↓

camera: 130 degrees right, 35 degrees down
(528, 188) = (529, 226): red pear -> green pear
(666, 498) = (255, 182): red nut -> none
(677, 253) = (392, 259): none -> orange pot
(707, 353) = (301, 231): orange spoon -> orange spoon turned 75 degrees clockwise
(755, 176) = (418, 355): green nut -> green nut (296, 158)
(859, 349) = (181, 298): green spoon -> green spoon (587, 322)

↑
↓

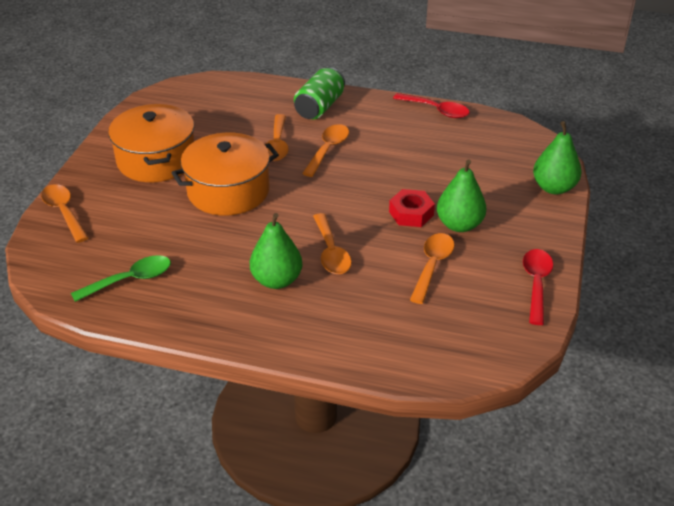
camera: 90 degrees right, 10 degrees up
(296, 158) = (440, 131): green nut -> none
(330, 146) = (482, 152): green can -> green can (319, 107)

↑

== What to produce ==
All that is wanted is an exact copy of the lines above from the one with "camera: 130 degrees right, 35 degrees down" through the one with "(859, 349) = (181, 298): green", with both ends included.

== Reply ==
camera: 130 degrees right, 35 degrees down
(528, 188) = (529, 226): red pear -> green pear
(666, 498) = (255, 182): red nut -> none
(677, 253) = (392, 259): none -> orange pot
(707, 353) = (301, 231): orange spoon -> orange spoon turned 75 degrees clockwise
(755, 176) = (418, 355): green nut -> green nut (296, 158)
(859, 349) = (181, 298): green spoon -> green spoon (587, 322)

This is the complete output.